• _REQUEST_
A verbatim copy of the line containing "orange star: 1 -> 3" and all lines after it, up to and including the final line of the records, is the only acceptable output.

[Object tally data]
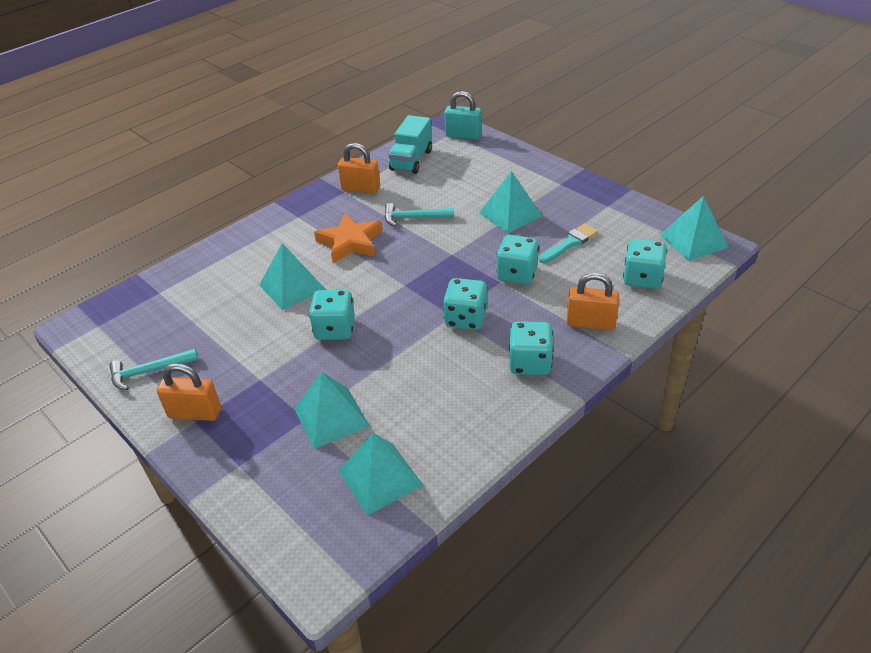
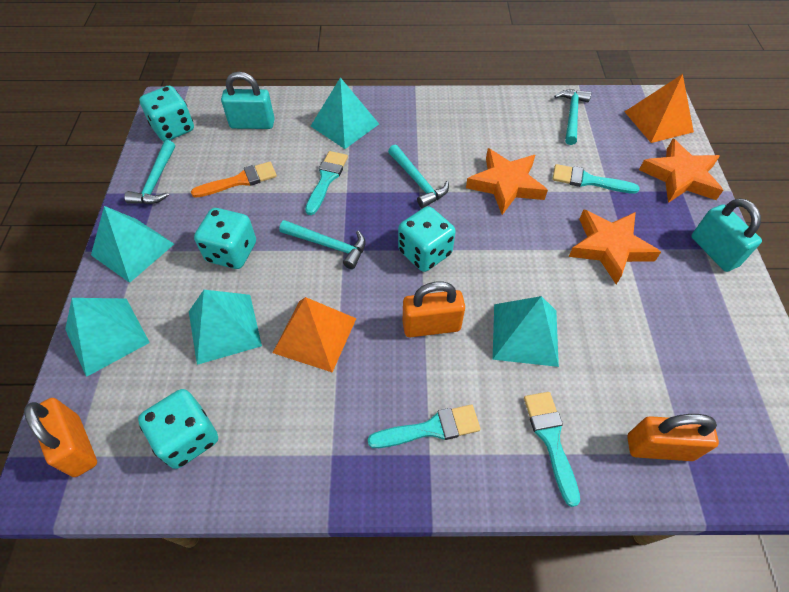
orange brush: 0 -> 1
orange pyramid: 0 -> 2
orange star: 1 -> 3
turquoise brush: 1 -> 4
turquoise dice: 5 -> 4
turquoise hammer: 2 -> 4
turquoise padlock: 1 -> 2
turquoise truck: 1 -> 0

• _EXERCISE RESULT_
orange star: 1 -> 3
turquoise brush: 1 -> 4
turquoise dice: 5 -> 4
turquoise hammer: 2 -> 4
turquoise padlock: 1 -> 2
turquoise truck: 1 -> 0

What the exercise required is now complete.